→ WHAT YOU SHOULD DO
Work through the data below and copy out every line where "AGND" is found.

[[ RECORDS TO USE open ]]

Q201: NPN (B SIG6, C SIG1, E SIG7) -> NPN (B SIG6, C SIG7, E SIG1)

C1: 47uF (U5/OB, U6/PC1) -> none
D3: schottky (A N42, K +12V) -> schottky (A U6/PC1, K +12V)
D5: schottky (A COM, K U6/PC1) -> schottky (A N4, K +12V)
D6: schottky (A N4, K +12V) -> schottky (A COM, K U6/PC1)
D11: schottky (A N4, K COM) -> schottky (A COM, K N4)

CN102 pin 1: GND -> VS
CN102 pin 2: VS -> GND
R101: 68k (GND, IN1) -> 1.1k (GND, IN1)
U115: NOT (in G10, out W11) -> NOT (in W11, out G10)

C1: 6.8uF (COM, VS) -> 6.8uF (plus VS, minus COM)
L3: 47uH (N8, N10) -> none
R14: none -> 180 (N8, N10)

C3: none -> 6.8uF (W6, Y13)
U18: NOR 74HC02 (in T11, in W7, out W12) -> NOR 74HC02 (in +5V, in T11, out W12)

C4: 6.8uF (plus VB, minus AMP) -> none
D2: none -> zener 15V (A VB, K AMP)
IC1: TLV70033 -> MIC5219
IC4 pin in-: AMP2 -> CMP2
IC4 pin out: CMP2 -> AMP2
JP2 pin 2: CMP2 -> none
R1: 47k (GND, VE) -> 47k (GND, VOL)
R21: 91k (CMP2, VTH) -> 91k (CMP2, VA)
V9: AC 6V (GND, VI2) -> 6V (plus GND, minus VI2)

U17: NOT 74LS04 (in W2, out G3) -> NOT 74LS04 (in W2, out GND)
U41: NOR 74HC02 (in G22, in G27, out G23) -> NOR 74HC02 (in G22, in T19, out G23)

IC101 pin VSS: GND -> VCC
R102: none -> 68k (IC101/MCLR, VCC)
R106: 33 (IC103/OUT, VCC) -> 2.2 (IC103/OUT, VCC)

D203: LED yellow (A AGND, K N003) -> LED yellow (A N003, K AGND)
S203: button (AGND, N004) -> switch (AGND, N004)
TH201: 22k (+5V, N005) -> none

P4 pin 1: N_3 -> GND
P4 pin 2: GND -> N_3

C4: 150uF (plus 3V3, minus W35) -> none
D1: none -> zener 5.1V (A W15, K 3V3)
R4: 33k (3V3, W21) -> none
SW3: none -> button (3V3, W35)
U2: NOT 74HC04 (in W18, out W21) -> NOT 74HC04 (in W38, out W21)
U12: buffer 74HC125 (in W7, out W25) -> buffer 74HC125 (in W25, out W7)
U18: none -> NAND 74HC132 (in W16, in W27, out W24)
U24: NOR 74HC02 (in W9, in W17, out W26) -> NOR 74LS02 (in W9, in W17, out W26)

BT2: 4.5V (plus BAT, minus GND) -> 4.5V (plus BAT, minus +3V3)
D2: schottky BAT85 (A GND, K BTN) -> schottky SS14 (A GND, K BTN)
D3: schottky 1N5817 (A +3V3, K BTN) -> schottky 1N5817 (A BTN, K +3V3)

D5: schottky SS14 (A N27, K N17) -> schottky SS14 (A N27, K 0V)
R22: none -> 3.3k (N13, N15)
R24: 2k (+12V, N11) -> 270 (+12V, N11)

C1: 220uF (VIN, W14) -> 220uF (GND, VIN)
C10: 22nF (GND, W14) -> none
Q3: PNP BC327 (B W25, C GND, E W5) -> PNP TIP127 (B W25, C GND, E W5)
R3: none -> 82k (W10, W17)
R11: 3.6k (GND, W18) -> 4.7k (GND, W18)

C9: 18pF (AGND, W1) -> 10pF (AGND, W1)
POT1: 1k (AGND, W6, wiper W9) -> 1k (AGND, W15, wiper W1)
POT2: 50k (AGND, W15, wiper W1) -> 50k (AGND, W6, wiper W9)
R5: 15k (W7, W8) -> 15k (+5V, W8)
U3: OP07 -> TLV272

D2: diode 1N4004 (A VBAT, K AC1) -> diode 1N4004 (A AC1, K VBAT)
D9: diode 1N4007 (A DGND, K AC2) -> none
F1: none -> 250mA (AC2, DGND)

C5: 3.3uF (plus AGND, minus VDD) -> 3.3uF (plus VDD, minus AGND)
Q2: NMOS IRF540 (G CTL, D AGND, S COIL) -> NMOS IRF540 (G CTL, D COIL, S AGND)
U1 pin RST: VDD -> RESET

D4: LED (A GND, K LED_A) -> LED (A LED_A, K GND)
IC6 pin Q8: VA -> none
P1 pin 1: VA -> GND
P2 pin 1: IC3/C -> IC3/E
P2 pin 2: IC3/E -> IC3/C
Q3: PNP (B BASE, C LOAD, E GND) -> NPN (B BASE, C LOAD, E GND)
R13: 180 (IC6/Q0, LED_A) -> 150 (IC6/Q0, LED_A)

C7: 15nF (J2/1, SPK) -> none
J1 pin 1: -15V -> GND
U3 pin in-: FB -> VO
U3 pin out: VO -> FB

[[ RECORDS TO USE closed ]]

→ WRITTEN SOLUTION
D203: LED yellow (A AGND, K N003) -> LED yellow (A N003, K AGND)
S203: button (AGND, N004) -> switch (AGND, N004)
C9: 18pF (AGND, W1) -> 10pF (AGND, W1)
POT1: 1k (AGND, W6, wiper W9) -> 1k (AGND, W15, wiper W1)
POT2: 50k (AGND, W15, wiper W1) -> 50k (AGND, W6, wiper W9)
C5: 3.3uF (plus AGND, minus VDD) -> 3.3uF (plus VDD, minus AGND)
Q2: NMOS IRF540 (G CTL, D AGND, S COIL) -> NMOS IRF540 (G CTL, D COIL, S AGND)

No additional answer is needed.